[Start]
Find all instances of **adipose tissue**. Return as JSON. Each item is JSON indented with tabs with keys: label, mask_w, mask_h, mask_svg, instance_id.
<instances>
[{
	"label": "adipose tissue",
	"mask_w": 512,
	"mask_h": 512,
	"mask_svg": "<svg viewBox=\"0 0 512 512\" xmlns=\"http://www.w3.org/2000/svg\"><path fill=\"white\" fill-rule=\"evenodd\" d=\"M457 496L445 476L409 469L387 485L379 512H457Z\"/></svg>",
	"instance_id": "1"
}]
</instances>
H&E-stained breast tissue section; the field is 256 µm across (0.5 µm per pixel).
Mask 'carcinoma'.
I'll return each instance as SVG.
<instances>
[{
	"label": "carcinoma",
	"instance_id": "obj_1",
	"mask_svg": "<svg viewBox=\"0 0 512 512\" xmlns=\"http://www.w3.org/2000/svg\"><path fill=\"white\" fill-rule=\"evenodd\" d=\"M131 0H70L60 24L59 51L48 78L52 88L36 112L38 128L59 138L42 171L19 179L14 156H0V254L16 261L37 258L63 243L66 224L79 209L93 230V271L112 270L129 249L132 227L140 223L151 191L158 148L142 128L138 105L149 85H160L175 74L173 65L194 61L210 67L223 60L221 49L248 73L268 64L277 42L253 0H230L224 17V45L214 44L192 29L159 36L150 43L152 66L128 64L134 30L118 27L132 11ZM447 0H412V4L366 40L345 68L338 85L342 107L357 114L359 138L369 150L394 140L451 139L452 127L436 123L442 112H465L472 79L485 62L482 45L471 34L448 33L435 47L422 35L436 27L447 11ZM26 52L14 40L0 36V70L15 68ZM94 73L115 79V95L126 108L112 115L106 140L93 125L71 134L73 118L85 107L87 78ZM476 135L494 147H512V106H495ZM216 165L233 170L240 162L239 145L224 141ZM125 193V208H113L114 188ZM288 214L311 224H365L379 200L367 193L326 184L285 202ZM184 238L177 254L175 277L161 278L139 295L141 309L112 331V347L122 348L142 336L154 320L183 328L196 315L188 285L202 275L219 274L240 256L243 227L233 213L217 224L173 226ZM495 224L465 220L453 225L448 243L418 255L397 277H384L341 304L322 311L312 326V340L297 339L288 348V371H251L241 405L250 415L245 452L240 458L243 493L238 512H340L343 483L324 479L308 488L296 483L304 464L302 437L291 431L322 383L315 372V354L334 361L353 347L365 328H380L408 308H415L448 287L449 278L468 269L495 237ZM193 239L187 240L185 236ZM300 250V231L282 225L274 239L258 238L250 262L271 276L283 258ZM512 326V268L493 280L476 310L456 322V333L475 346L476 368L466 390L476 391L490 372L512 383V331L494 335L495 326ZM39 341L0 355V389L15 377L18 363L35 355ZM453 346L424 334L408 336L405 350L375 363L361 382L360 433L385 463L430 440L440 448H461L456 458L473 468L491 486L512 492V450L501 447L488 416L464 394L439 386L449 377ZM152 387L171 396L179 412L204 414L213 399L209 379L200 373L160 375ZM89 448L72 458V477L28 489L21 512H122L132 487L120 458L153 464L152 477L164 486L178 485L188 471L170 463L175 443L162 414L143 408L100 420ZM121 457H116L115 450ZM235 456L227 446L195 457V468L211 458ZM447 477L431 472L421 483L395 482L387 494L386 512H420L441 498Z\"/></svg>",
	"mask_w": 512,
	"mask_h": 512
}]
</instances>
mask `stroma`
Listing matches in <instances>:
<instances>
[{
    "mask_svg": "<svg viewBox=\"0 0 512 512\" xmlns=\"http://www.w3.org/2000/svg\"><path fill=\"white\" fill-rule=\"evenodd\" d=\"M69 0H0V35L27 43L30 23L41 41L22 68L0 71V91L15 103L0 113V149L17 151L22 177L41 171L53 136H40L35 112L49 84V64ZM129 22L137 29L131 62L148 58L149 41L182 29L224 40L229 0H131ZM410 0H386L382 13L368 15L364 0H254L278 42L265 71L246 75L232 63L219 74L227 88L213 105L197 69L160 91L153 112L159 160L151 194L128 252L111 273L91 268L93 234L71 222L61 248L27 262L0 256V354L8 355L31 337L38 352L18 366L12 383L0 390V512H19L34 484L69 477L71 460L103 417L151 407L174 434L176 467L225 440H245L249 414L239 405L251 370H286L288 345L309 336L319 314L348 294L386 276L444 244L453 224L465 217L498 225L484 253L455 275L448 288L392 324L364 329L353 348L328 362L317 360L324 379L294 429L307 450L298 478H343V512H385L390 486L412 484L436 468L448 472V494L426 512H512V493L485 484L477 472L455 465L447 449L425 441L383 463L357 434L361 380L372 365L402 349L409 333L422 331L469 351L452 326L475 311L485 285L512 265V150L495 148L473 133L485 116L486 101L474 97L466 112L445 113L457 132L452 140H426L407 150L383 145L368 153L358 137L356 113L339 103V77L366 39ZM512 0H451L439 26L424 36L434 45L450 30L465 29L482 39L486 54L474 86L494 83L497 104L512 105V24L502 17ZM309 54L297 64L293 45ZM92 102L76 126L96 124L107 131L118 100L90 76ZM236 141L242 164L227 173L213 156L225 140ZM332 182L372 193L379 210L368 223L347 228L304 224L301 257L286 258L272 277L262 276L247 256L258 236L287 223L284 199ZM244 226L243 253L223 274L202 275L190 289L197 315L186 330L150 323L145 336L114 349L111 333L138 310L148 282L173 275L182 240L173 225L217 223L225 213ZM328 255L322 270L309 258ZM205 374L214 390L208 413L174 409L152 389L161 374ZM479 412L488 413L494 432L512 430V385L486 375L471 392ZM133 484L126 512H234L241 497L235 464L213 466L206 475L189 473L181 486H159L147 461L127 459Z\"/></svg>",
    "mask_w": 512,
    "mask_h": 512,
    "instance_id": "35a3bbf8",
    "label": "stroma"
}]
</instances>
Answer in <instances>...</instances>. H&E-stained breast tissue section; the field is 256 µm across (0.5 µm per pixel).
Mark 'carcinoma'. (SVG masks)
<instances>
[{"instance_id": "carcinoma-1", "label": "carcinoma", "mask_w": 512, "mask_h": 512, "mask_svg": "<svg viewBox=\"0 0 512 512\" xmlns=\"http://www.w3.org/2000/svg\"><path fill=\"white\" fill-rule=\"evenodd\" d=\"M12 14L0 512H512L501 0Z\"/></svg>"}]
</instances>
[End]
* **Stated problem**
Nothing but the lines from the line with "Answer in <instances>...</instances>." to the last line of the listing above should appear; please retype them exactly, both ends included.

* **Result of this exercise**
Answer in <instances>...</instances>. H&E-stained breast tissue section; the field is 256 µm across (0.5 µm per pixel).
Mark 'carcinoma'. (SVG masks)
<instances>
[{"instance_id": "carcinoma-1", "label": "carcinoma", "mask_w": 512, "mask_h": 512, "mask_svg": "<svg viewBox=\"0 0 512 512\" xmlns=\"http://www.w3.org/2000/svg\"><path fill=\"white\" fill-rule=\"evenodd\" d=\"M12 14L0 512H512L501 0Z\"/></svg>"}]
</instances>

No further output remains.